- Task to carry out
Below is a listing; restate from it, character for character, the lines beginning at the line holding "JP201 pin 2: SRC -> +9V" and ending at the line holding "R215: none -> 10k (DGND, VB)", both included.

- Data records
☆ ☆ ☆ ☆

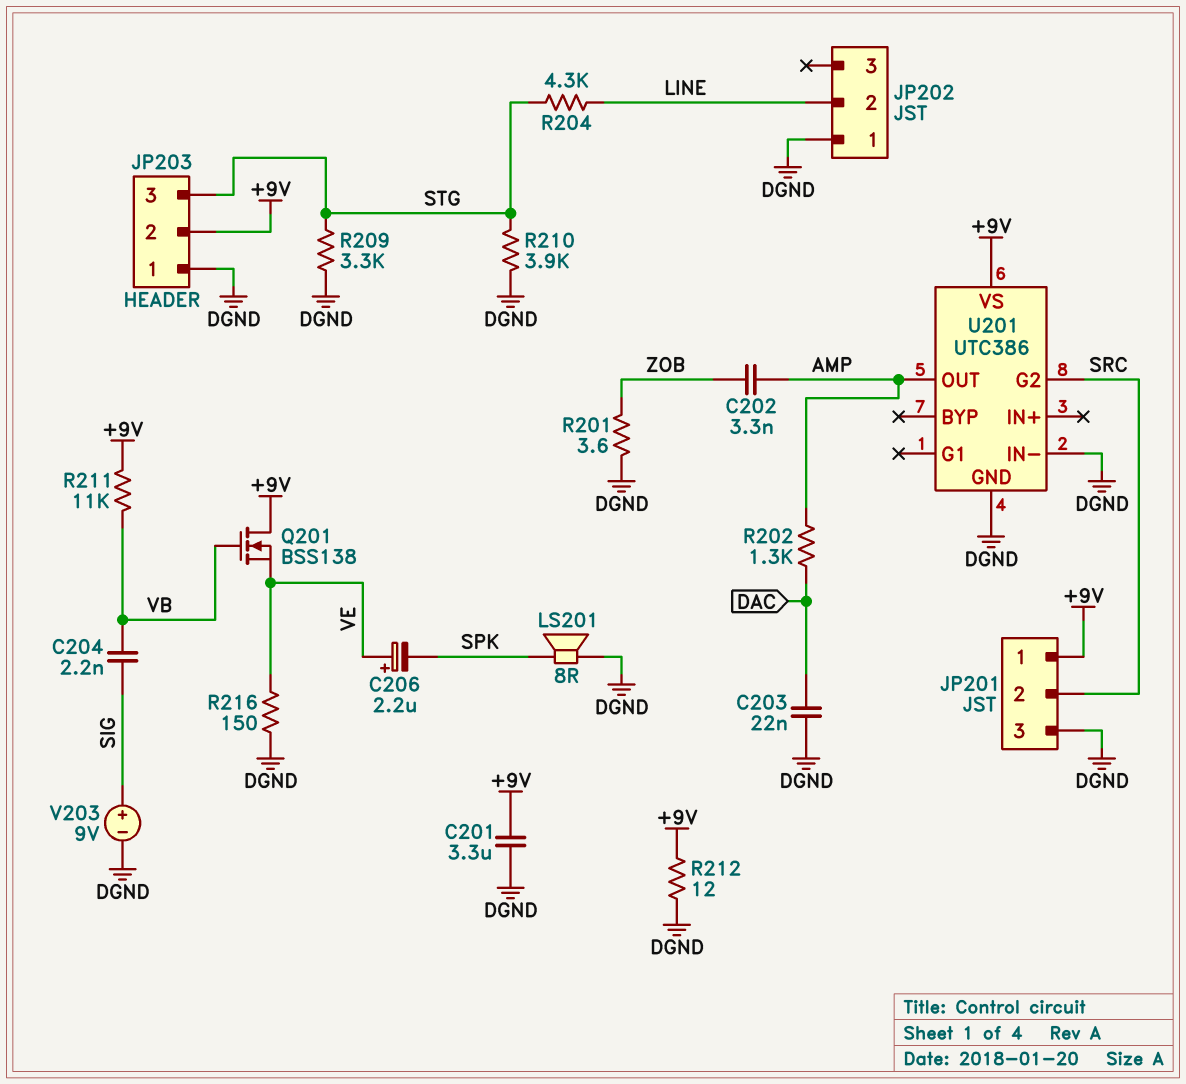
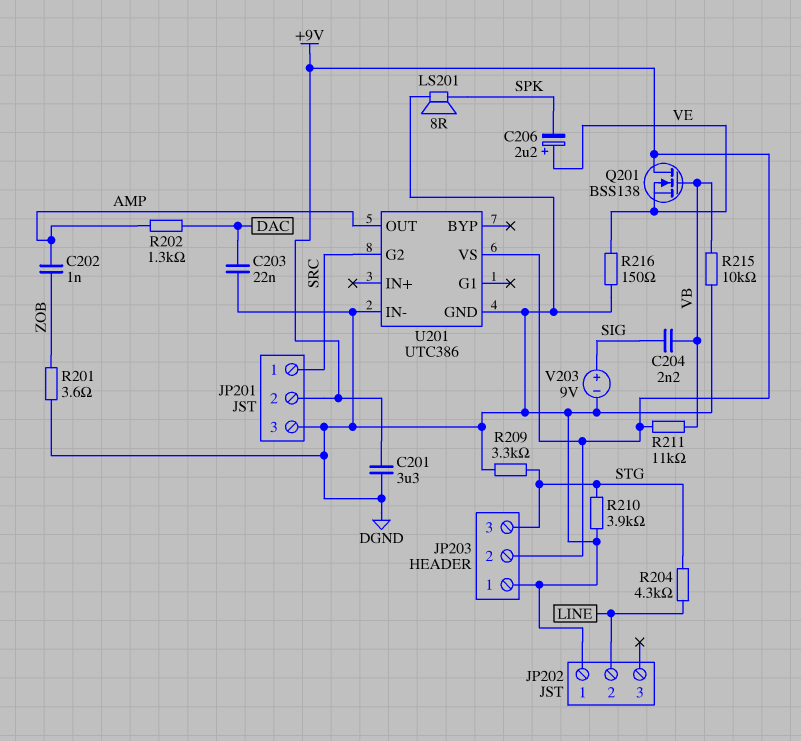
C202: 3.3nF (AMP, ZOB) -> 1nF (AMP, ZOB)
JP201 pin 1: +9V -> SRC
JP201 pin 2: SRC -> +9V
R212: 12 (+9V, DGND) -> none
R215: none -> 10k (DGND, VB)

☆ ☆ ☆ ☆

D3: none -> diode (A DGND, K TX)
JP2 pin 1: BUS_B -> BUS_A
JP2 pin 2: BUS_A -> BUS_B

☆ ☆ ☆ ☆

- Solution
JP201 pin 2: SRC -> +9V
R212: 12 (+9V, DGND) -> none
R215: none -> 10k (DGND, VB)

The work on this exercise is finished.